(Data extracted from a collection)
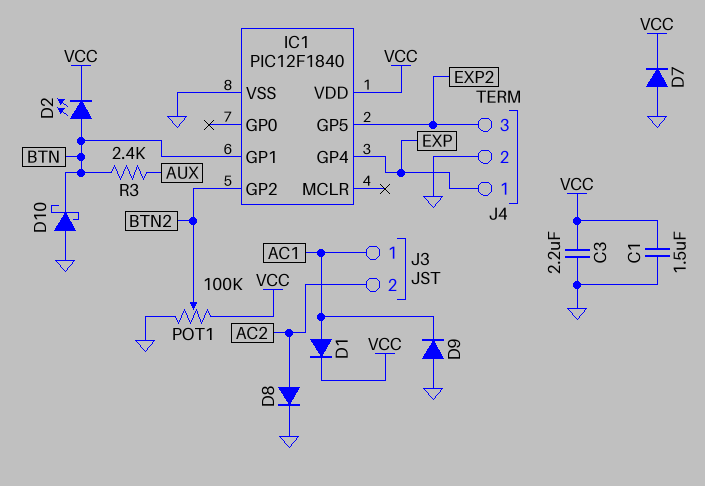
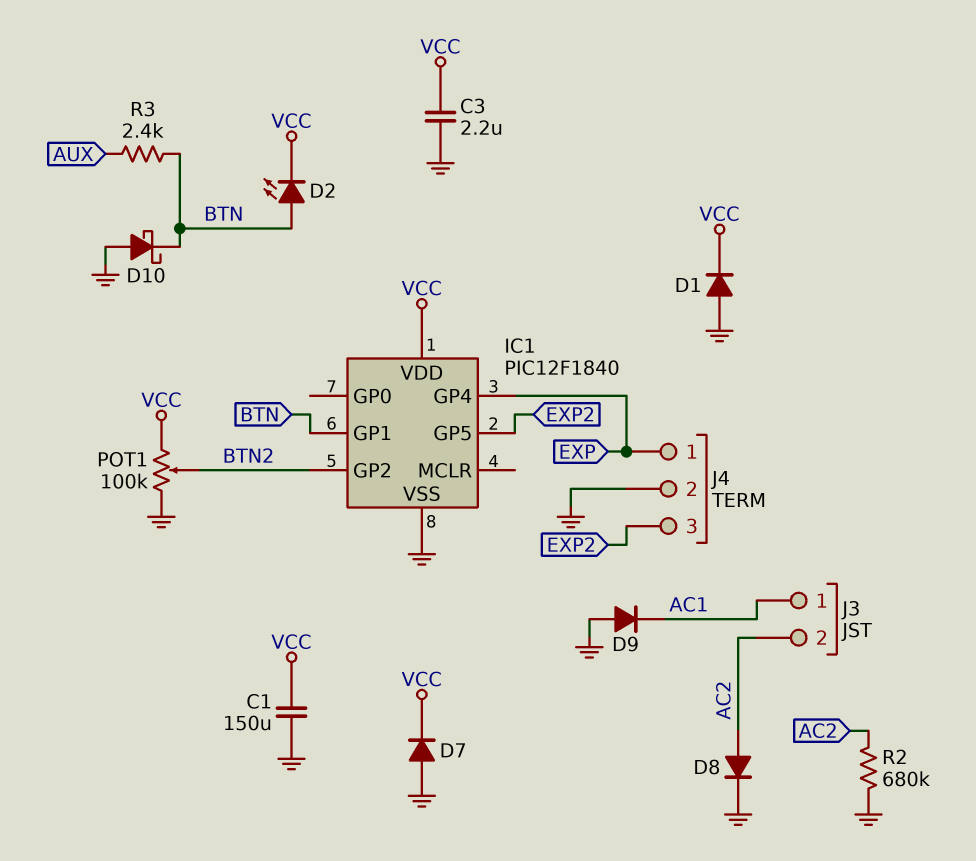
C1: 1.5uF (GND, VCC) -> 150uF (GND, VCC)
D1: diode (A AC1, K VCC) -> diode (A GND, K VCC)
R2: none -> 680k (AC2, GND)

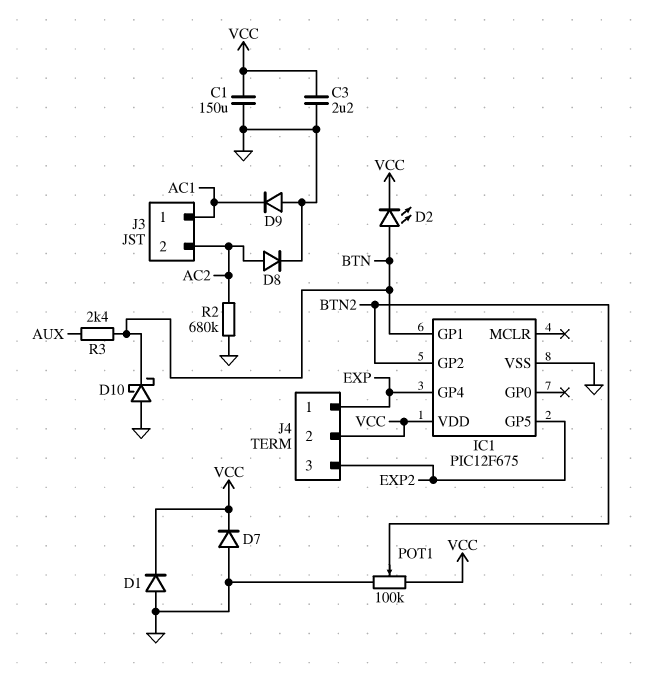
IC1: PIC12F1840 -> PIC12F675
J4 pin 2: GND -> VCC

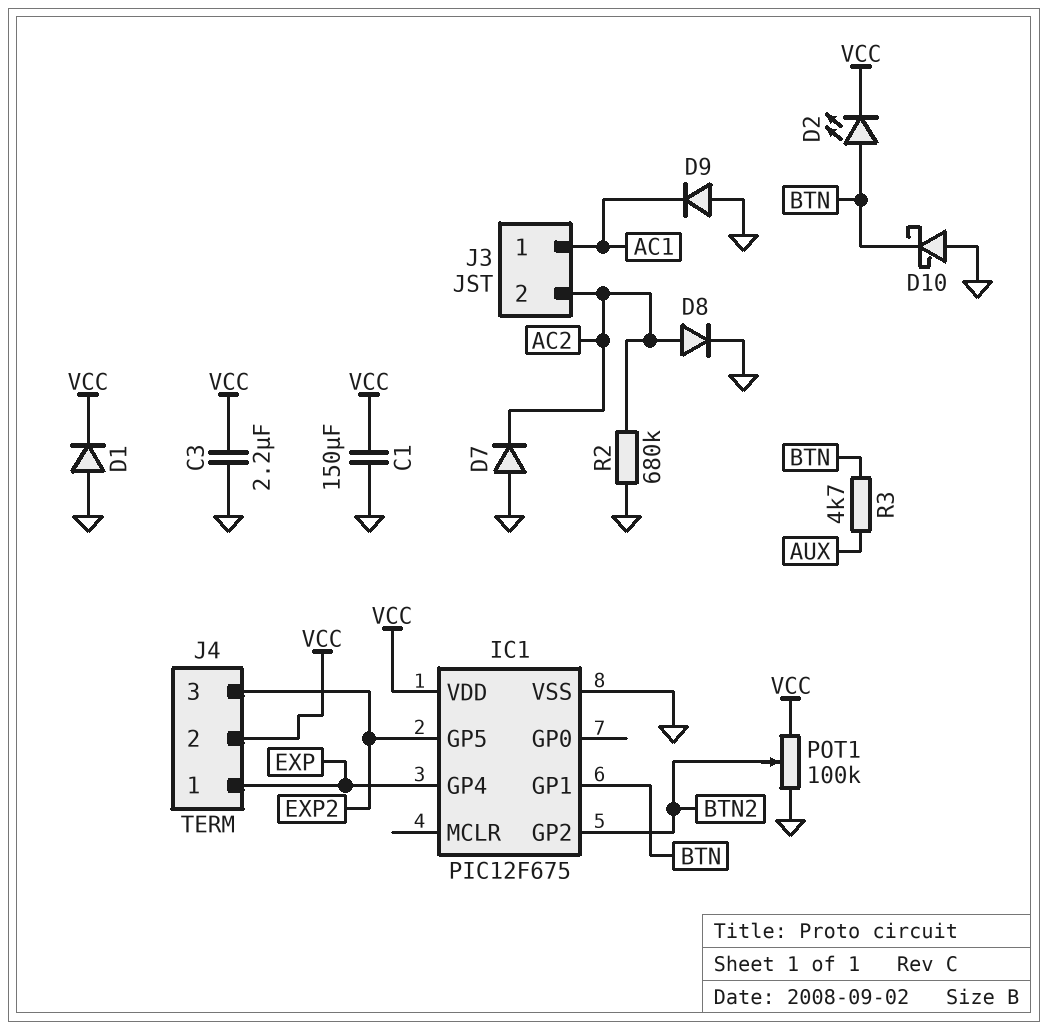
D7: diode (A GND, K VCC) -> diode (A GND, K AC2)
R3: 2.4k (AUX, BTN) -> 4.7k (AUX, BTN)

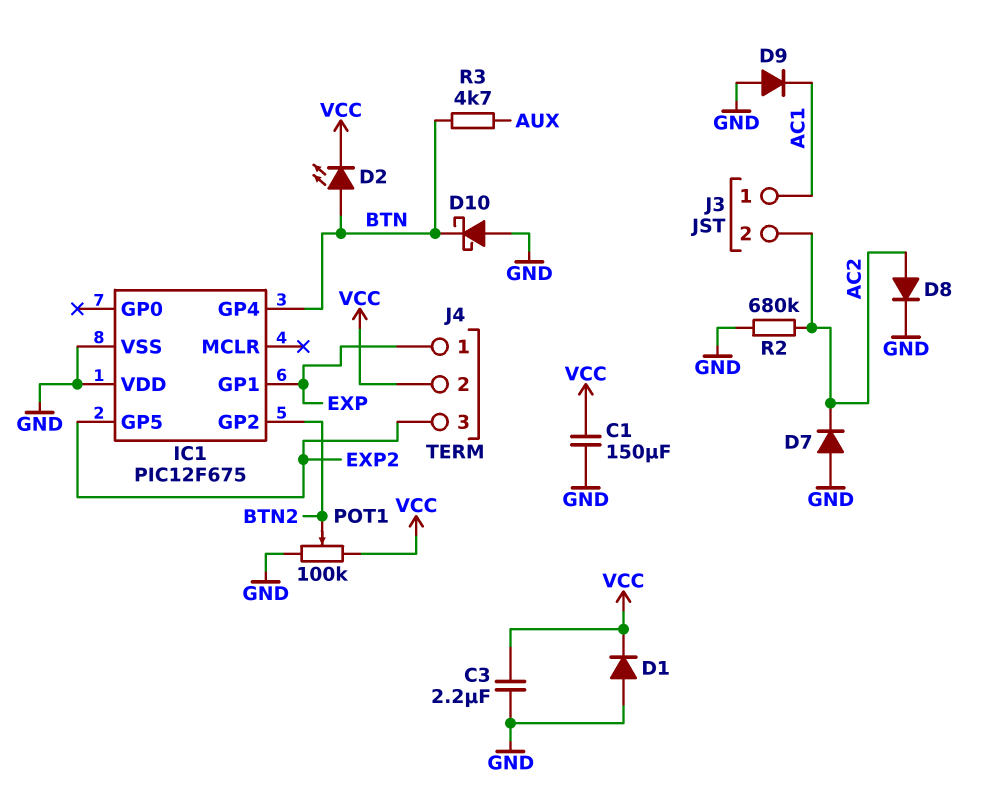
IC1 pin GP1: BTN -> EXP
IC1 pin GP4: EXP -> BTN
IC1 pin VDD: VCC -> GND

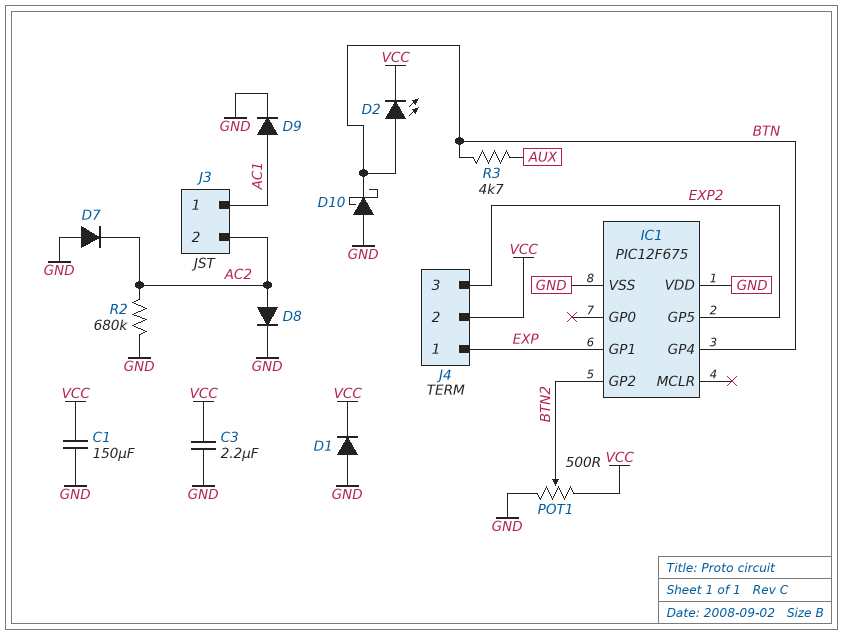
D9: diode (A GND, K AC1) -> diode (A AC1, K GND)
POT1: 100k (GND, VCC, wiper BTN2) -> 500 (GND, VCC, wiper BTN2)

▶ _Work instructions_
Nothing but the lines from the one with "R2: none -> 680k (AC2, GND)" up to and including the one with "D9: diode (A" should be printed, exactly as they read above. Please keep the pictures out.

▶ _Answer for the task_
R2: none -> 680k (AC2, GND)

IC1: PIC12F1840 -> PIC12F675
J4 pin 2: GND -> VCC

D7: diode (A GND, K VCC) -> diode (A GND, K AC2)
R3: 2.4k (AUX, BTN) -> 4.7k (AUX, BTN)

IC1 pin GP1: BTN -> EXP
IC1 pin GP4: EXP -> BTN
IC1 pin VDD: VCC -> GND

D9: diode (A GND, K AC1) -> diode (A AC1, K GND)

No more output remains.